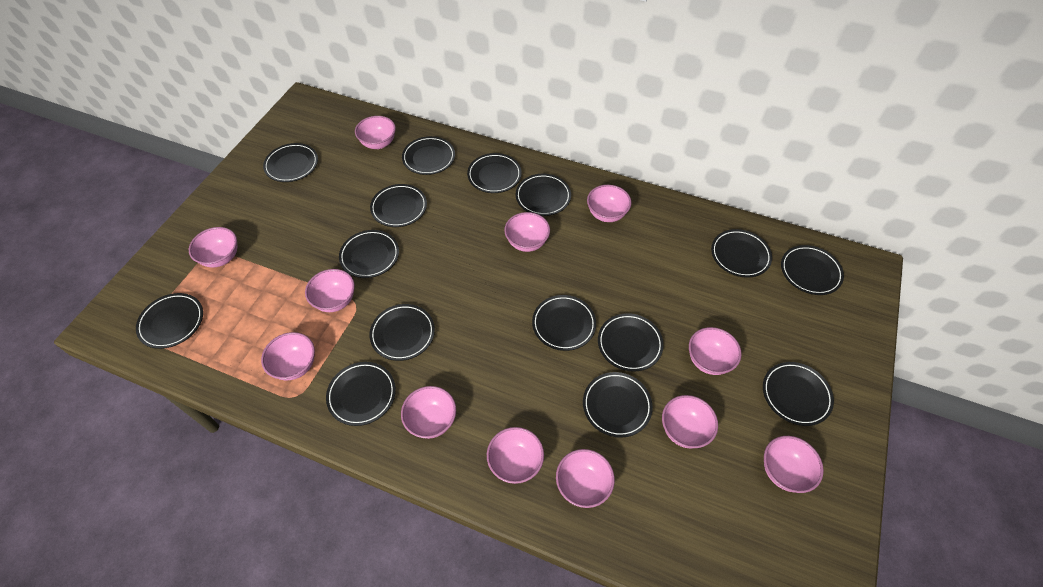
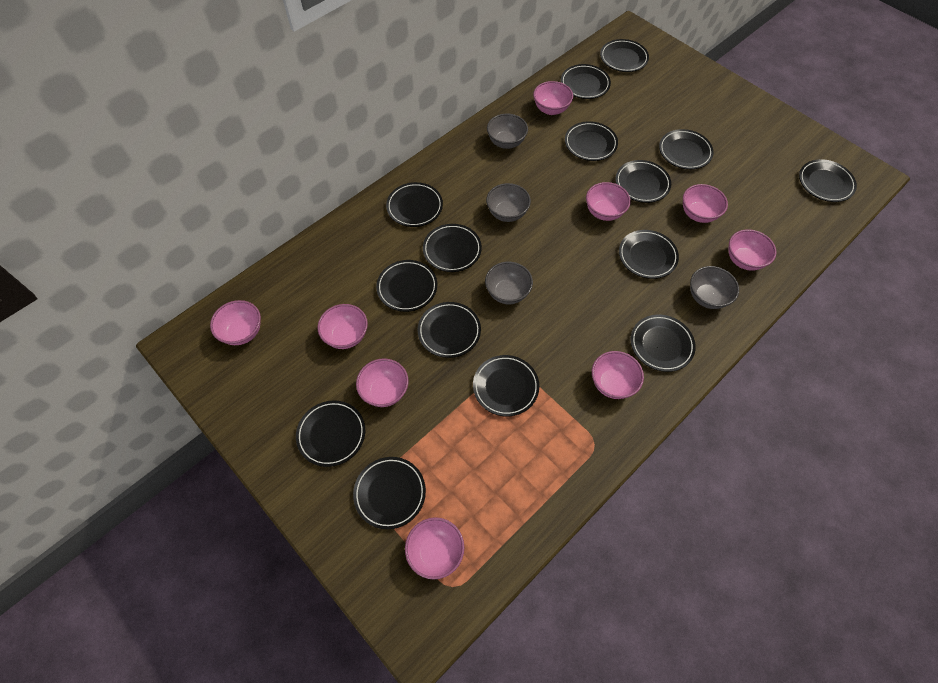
grey bowl: 0 -> 4
pink bowl: 12 -> 9

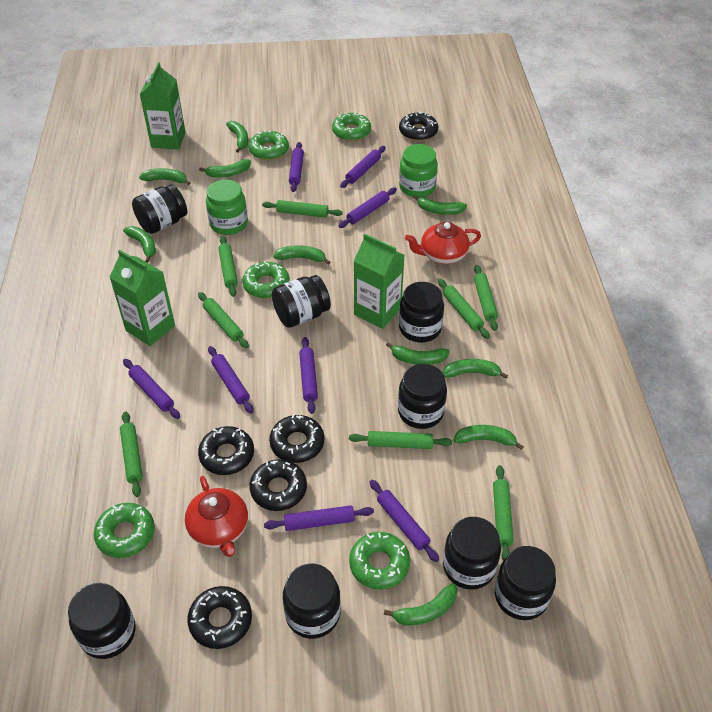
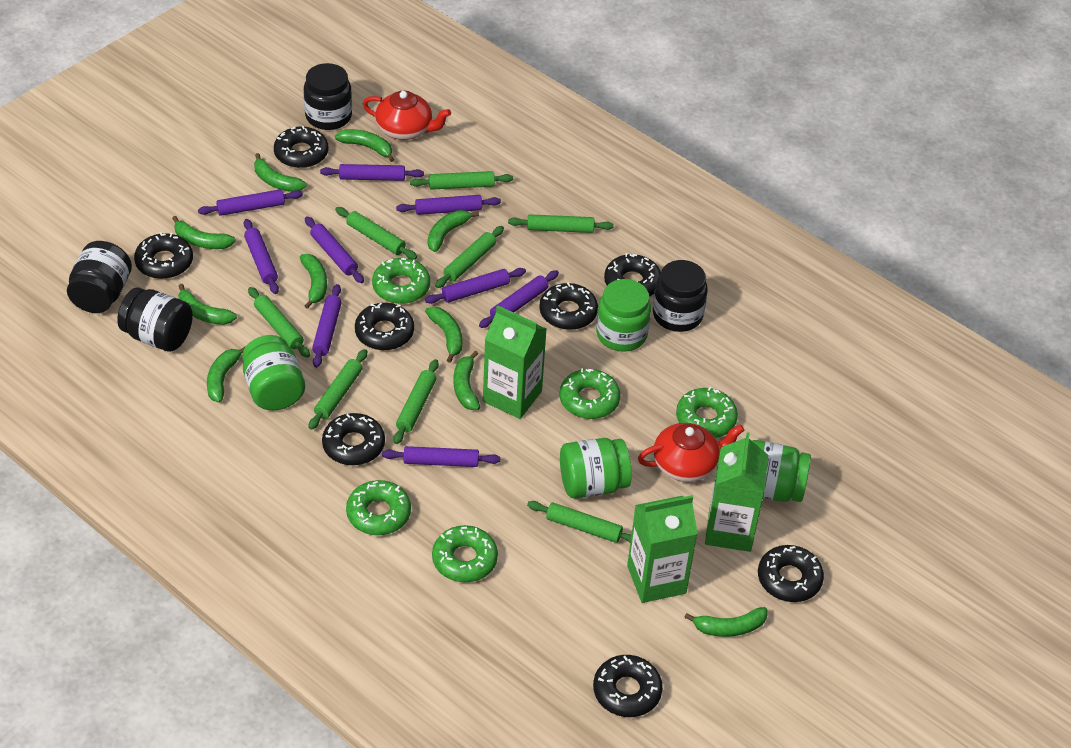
black donut: 5 -> 8
black jar: 8 -> 4
green jar: 2 -> 4
purple rolling pin: 8 -> 9

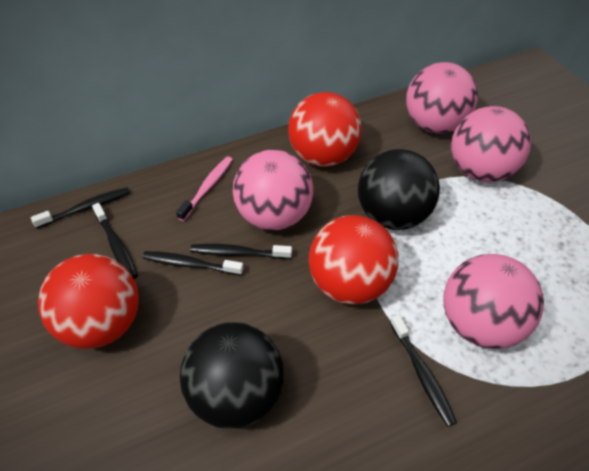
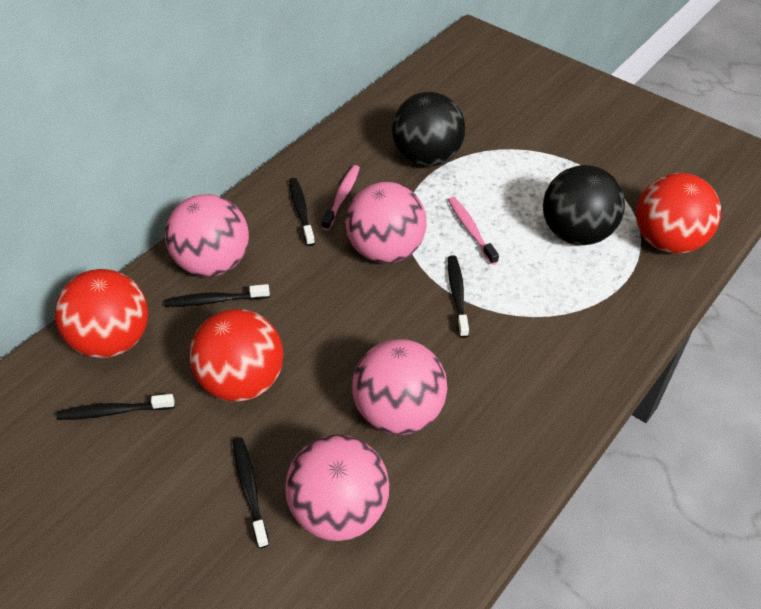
pink toothbrush: 1 -> 2

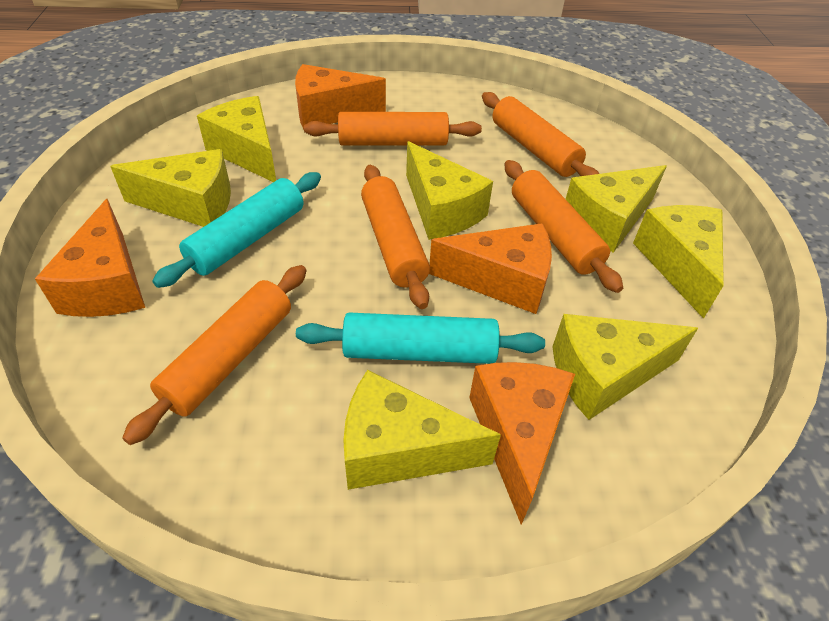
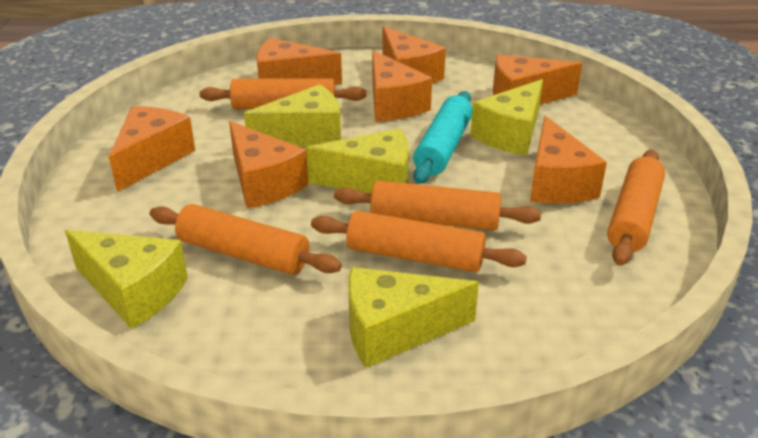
orange cheese: 4 -> 7
turquoise rolling pin: 2 -> 1
yellow cheese: 7 -> 5

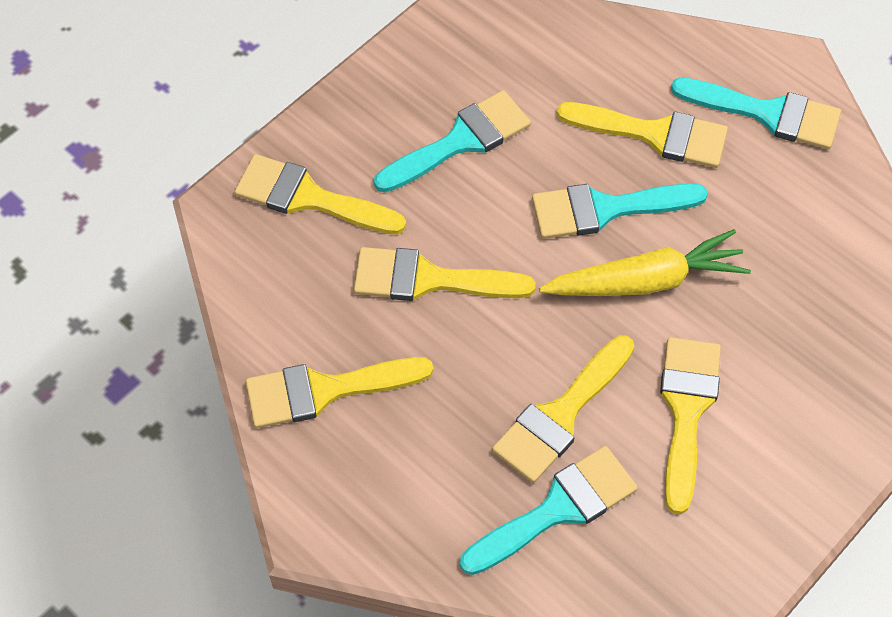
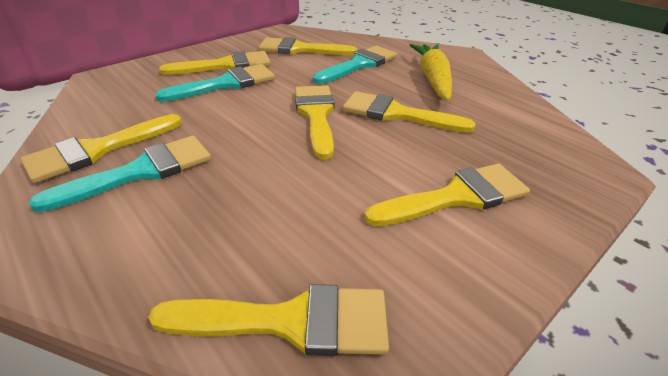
turquoise brush: 4 -> 3
yellow brush: 6 -> 7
════════════════════
» **WHAT IS NEEDED**
The required answer is each line of the data in which the word "rolling" appears.

» **WRITTEN SOLUTION**
purple rolling pin: 8 -> 9
turquoise rolling pin: 2 -> 1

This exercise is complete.